◆ **Task details**:
Retype the lines of the material below, exactly and only, from the one containing "(625, 291) = (506, 201): none -> purple tree" through the last line, with pictures left out.
[Dataset extract — start]
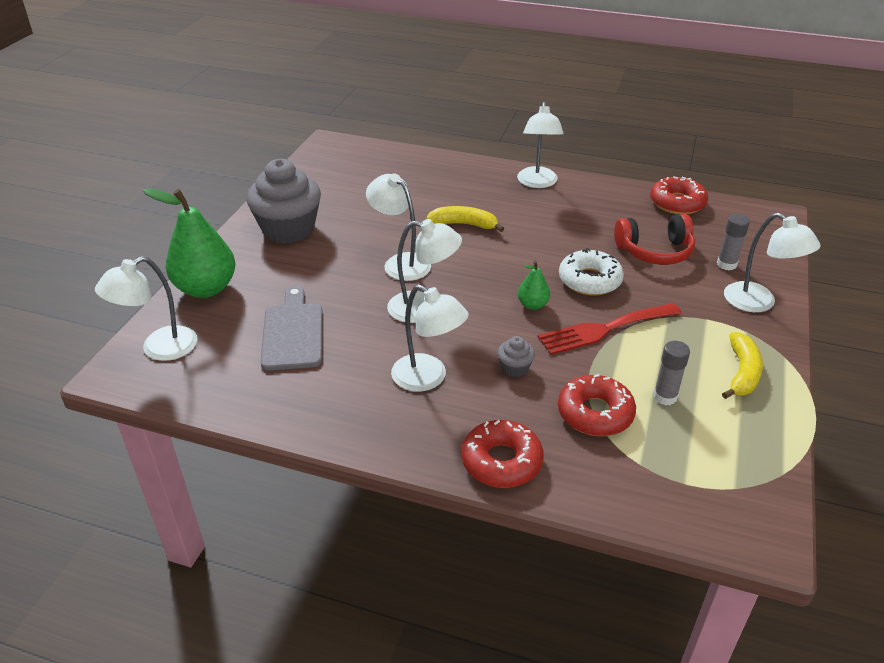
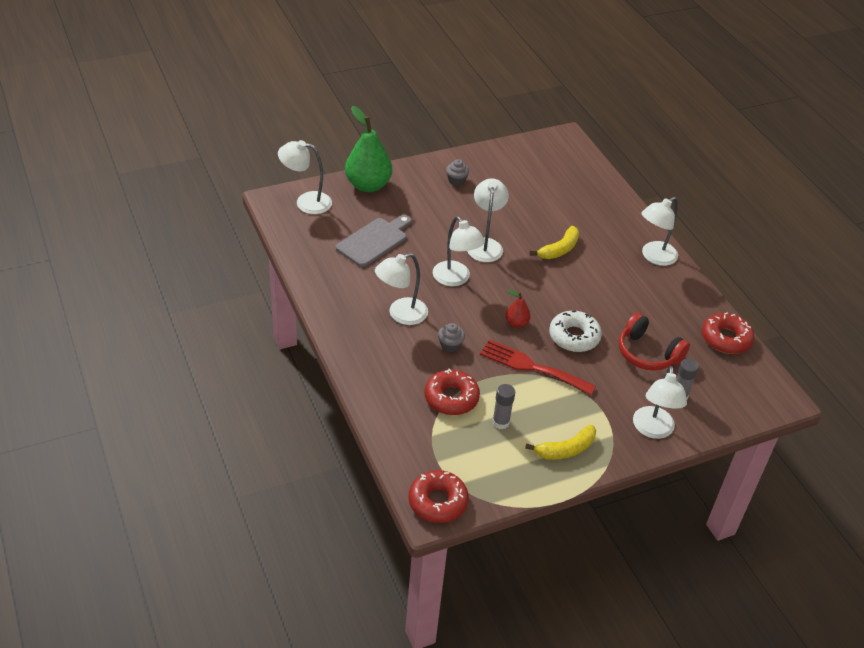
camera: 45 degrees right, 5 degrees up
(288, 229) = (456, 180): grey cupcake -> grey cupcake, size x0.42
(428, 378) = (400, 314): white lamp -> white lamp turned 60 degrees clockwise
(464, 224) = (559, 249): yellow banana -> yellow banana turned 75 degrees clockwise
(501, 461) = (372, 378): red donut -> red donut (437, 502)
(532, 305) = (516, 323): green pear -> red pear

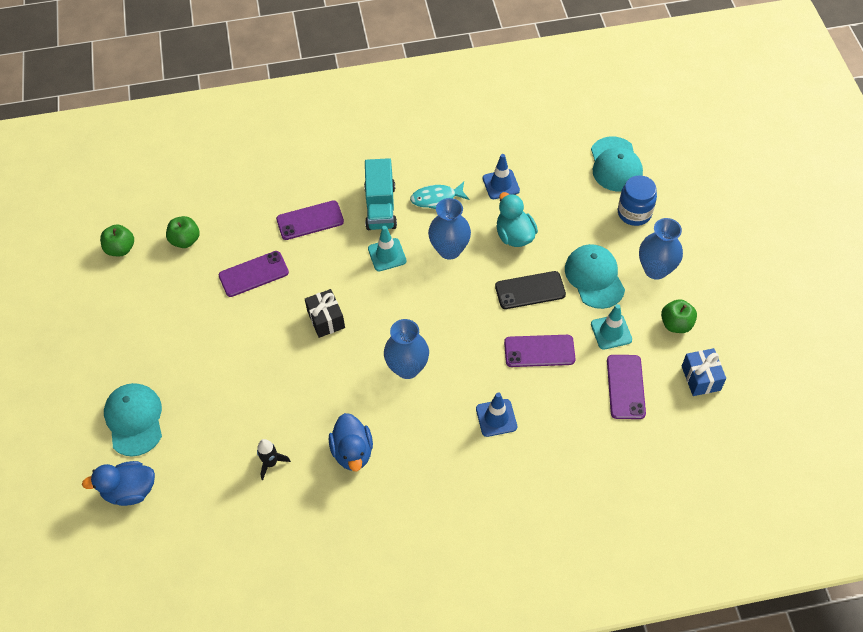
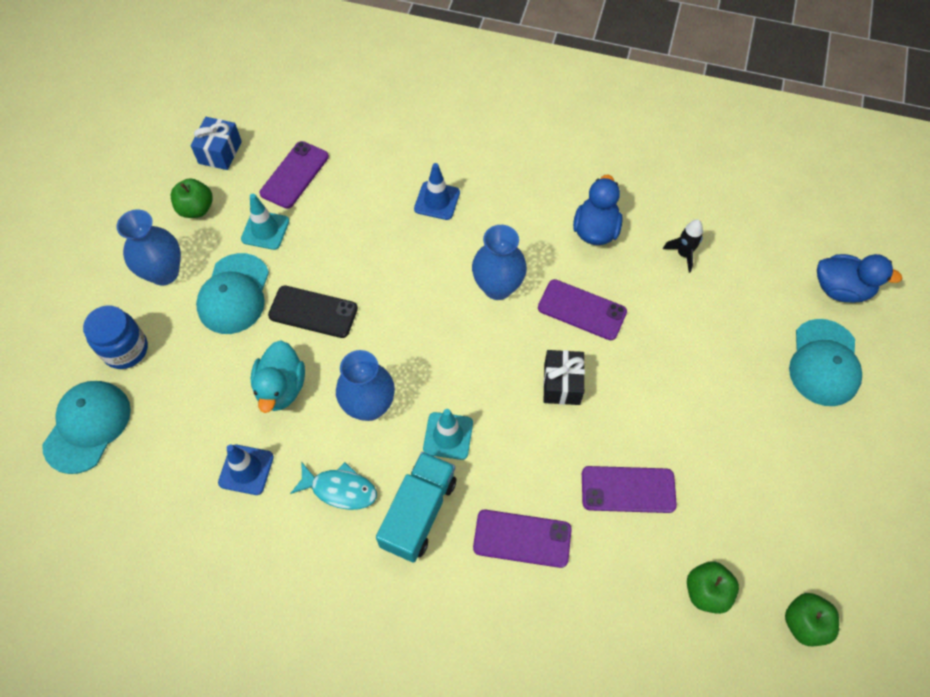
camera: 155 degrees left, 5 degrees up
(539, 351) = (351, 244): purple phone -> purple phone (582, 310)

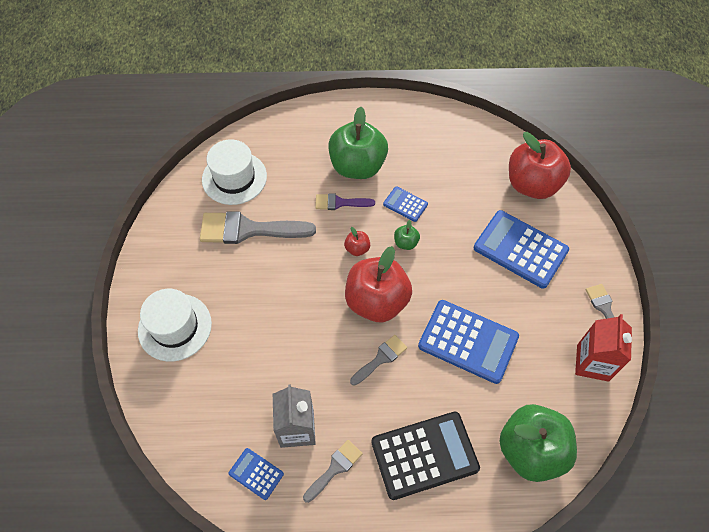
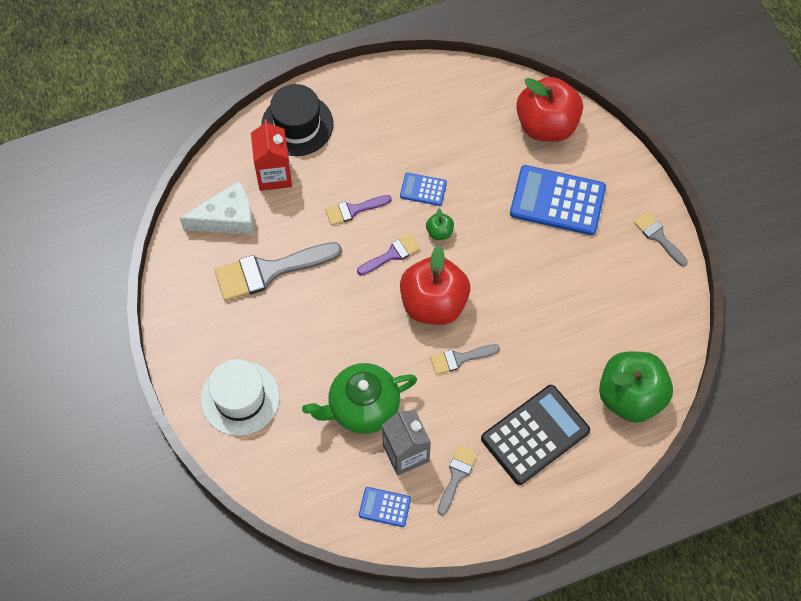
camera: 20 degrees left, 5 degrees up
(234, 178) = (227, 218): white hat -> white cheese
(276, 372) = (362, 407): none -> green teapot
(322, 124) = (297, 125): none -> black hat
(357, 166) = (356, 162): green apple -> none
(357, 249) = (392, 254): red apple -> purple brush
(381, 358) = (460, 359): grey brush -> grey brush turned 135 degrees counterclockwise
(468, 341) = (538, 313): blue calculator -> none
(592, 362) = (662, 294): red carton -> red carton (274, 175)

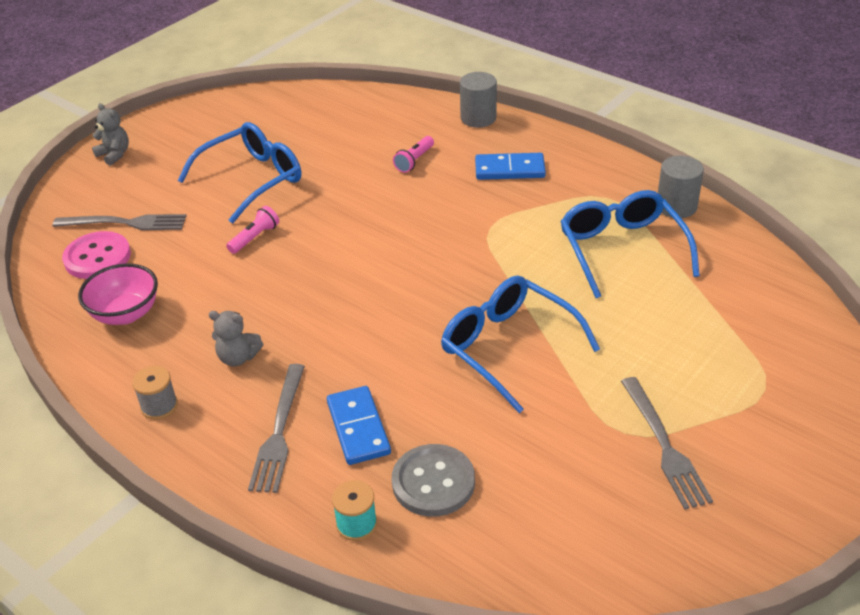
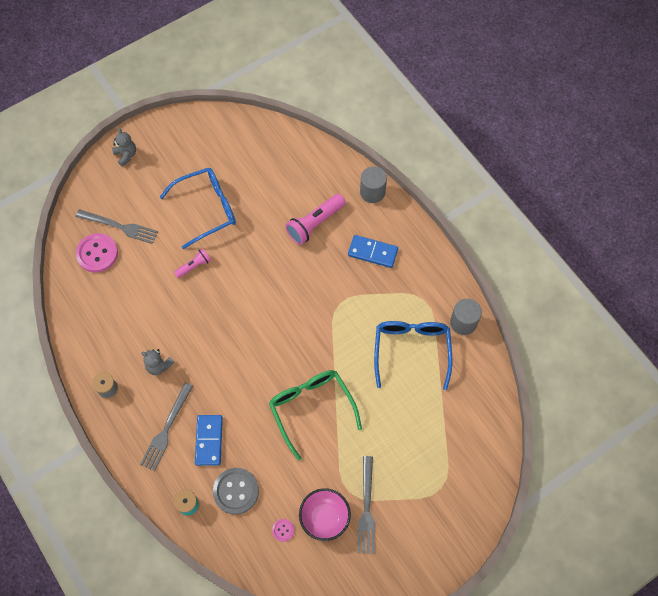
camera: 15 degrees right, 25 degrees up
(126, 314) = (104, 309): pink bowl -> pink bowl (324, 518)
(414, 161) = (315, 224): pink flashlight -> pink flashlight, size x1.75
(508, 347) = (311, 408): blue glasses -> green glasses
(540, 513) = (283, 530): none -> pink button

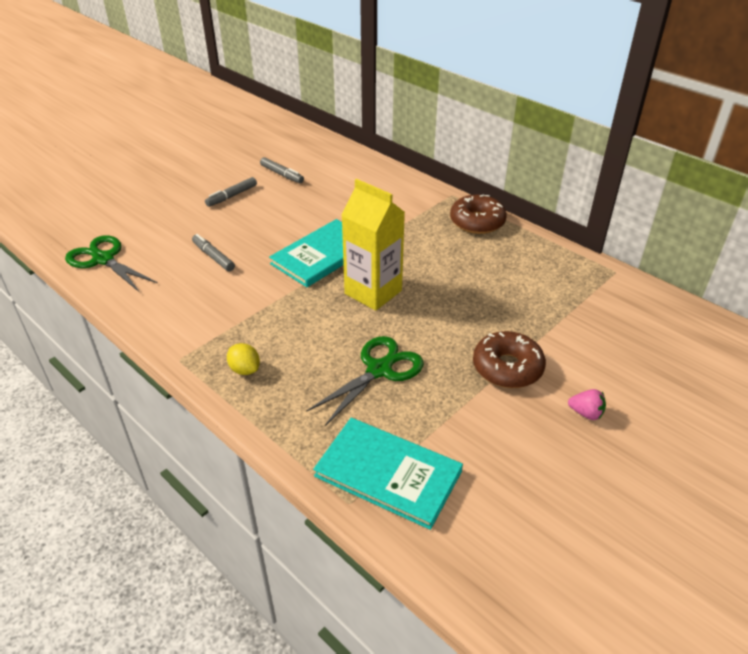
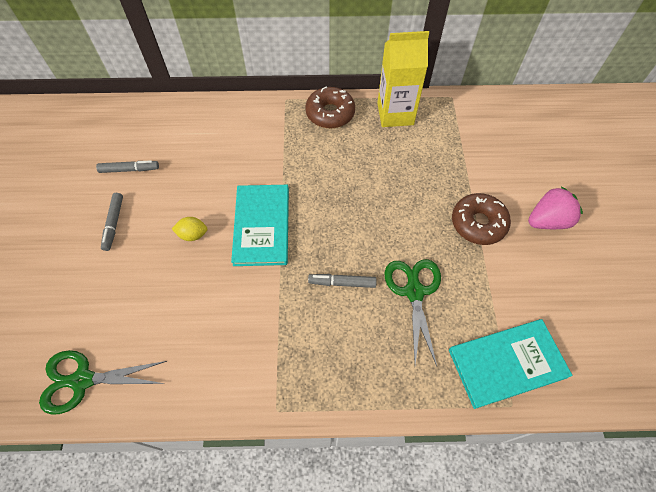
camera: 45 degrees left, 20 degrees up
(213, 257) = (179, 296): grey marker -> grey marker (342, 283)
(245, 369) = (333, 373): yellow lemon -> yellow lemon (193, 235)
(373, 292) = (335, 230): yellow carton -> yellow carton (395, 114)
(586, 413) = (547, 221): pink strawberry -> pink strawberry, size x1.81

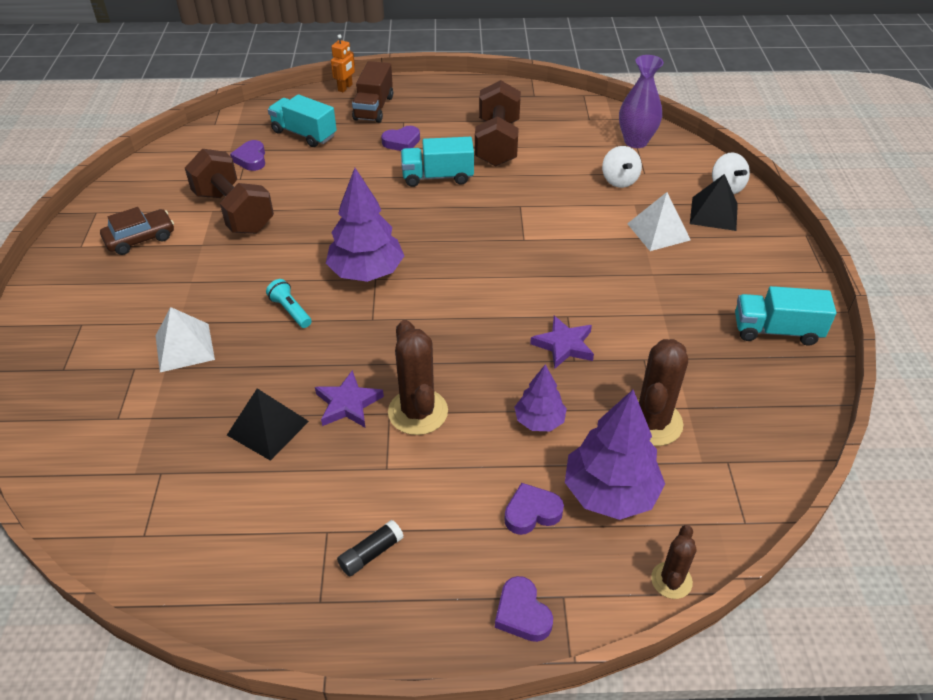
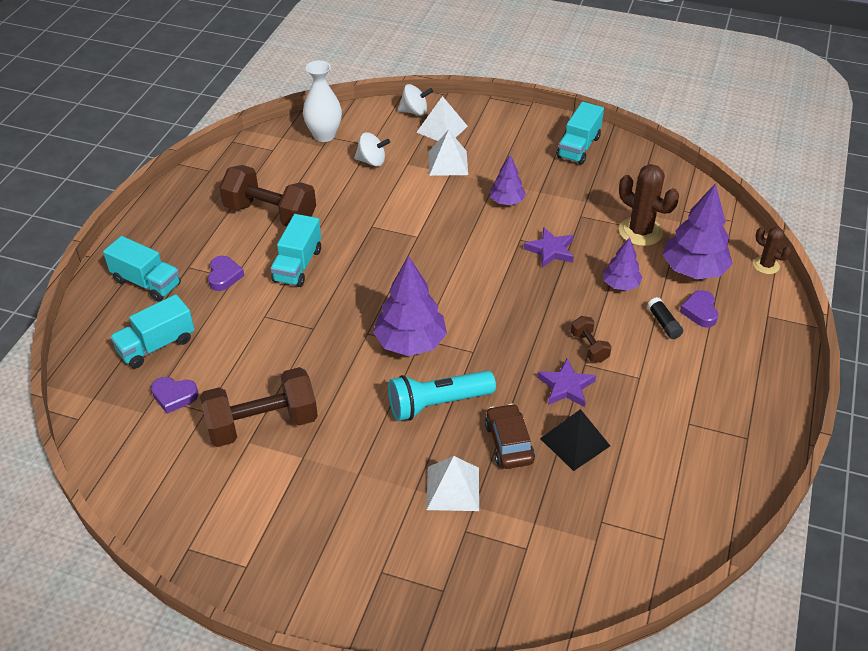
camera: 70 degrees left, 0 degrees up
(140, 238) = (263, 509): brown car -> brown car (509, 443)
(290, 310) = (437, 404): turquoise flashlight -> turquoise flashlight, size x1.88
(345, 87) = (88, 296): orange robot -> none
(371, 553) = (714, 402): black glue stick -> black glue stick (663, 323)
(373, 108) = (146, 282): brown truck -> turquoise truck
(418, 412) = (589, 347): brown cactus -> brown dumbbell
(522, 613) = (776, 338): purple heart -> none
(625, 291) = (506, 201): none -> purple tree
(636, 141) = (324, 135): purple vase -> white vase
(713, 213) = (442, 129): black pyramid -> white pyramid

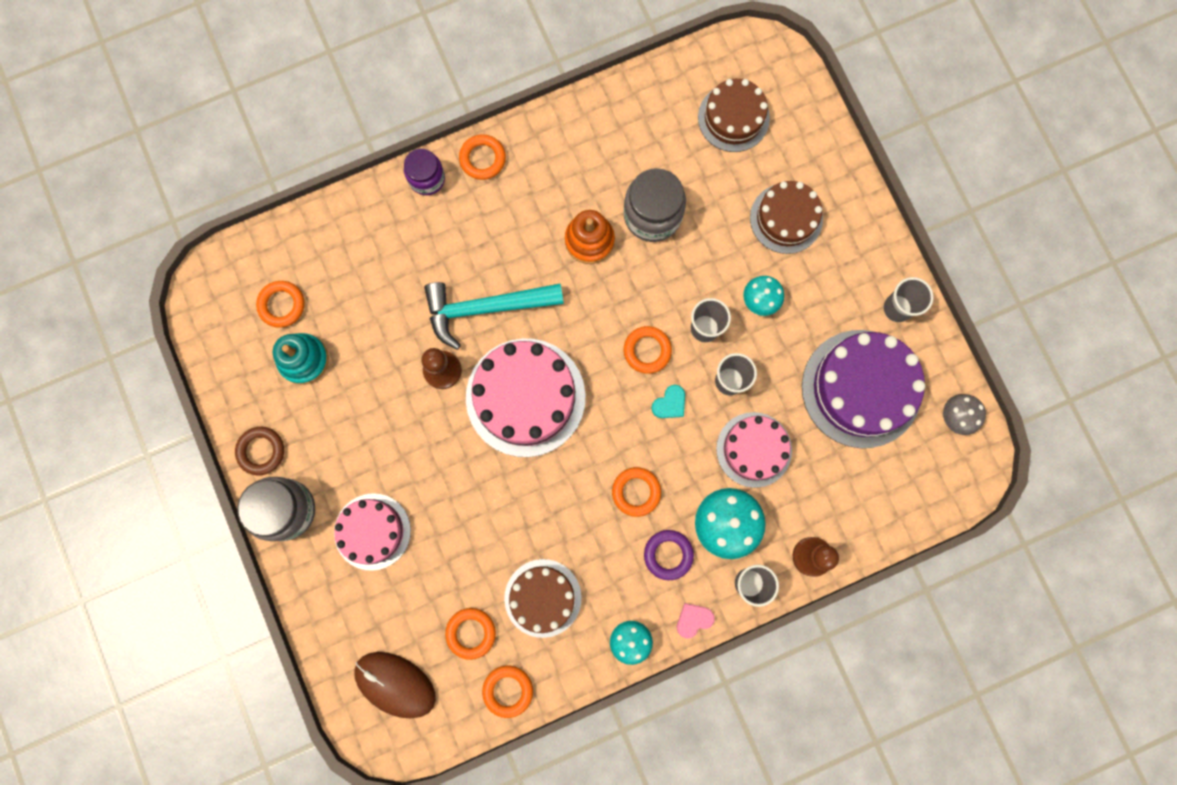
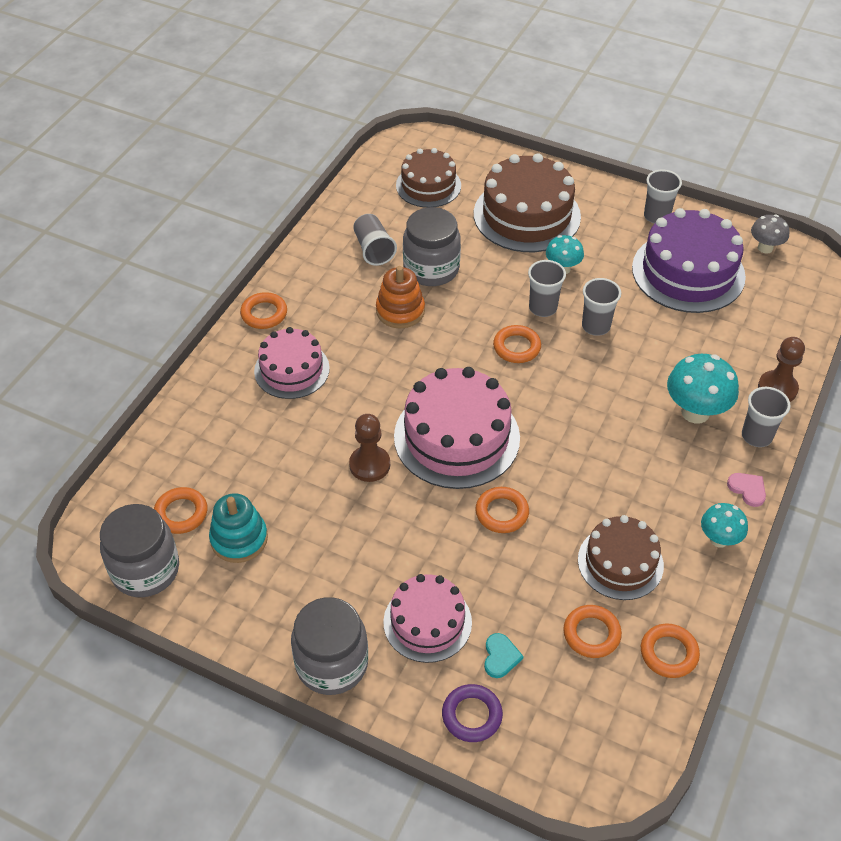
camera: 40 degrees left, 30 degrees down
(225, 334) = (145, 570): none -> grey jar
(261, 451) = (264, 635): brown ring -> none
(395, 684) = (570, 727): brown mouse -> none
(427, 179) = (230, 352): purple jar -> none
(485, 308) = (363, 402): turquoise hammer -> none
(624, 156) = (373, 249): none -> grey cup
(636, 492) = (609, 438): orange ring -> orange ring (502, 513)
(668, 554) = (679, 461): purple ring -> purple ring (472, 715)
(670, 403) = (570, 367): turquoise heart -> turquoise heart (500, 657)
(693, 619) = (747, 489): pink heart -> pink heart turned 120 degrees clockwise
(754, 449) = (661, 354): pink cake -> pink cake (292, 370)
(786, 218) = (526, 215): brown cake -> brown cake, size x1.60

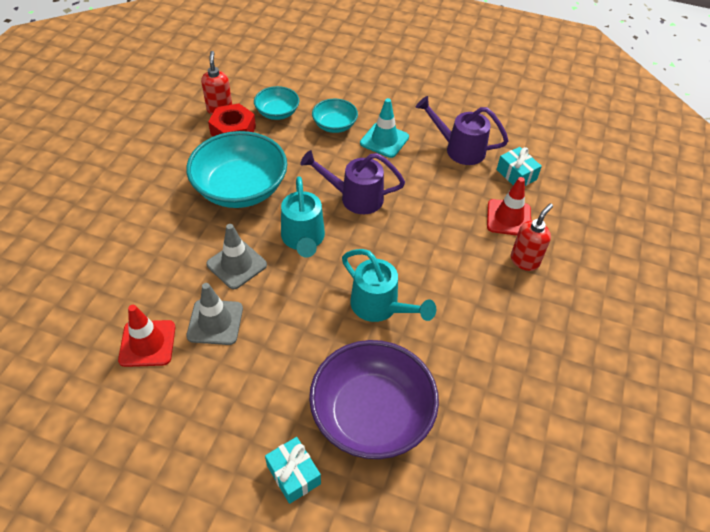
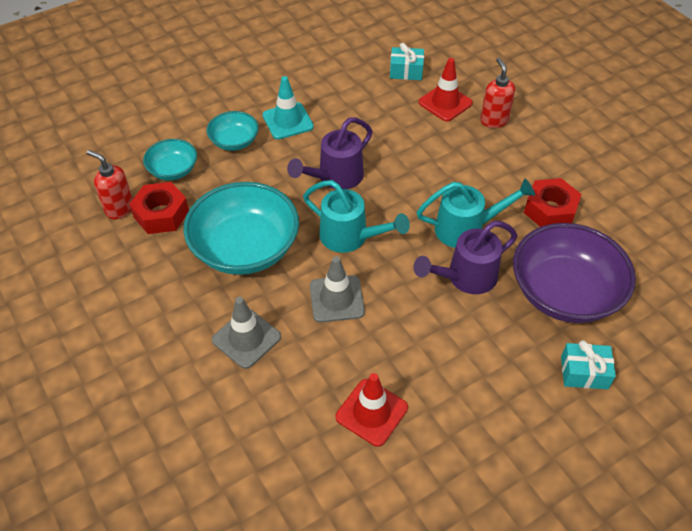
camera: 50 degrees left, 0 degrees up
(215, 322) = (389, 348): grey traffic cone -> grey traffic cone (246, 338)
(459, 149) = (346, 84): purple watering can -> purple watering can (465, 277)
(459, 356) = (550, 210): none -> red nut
[Dataset extract — finish]
◆ **Exercise response**:
(625, 291) = (506, 201): none -> purple tree
(636, 141) = (324, 135): purple vase -> white vase
(713, 213) = (442, 129): black pyramid -> white pyramid

camera: 40 degrees left, 30 degrees down
(225, 334) = (145, 570): none -> grey jar
(261, 451) = (264, 635): brown ring -> none
(395, 684) = (570, 727): brown mouse -> none
(427, 179) = (230, 352): purple jar -> none
(485, 308) = (363, 402): turquoise hammer -> none
(624, 156) = (373, 249): none -> grey cup
(636, 492) = (609, 438): orange ring -> orange ring (502, 513)
(668, 554) = (679, 461): purple ring -> purple ring (472, 715)
(670, 403) = (570, 367): turquoise heart -> turquoise heart (500, 657)
(693, 619) = (747, 489): pink heart -> pink heart turned 120 degrees clockwise
(754, 449) = (661, 354): pink cake -> pink cake (292, 370)
(786, 218) = (526, 215): brown cake -> brown cake, size x1.60

camera: 50 degrees left, 0 degrees up
(215, 322) = (389, 348): grey traffic cone -> grey traffic cone (246, 338)
(459, 149) = (346, 84): purple watering can -> purple watering can (465, 277)
(459, 356) = (550, 210): none -> red nut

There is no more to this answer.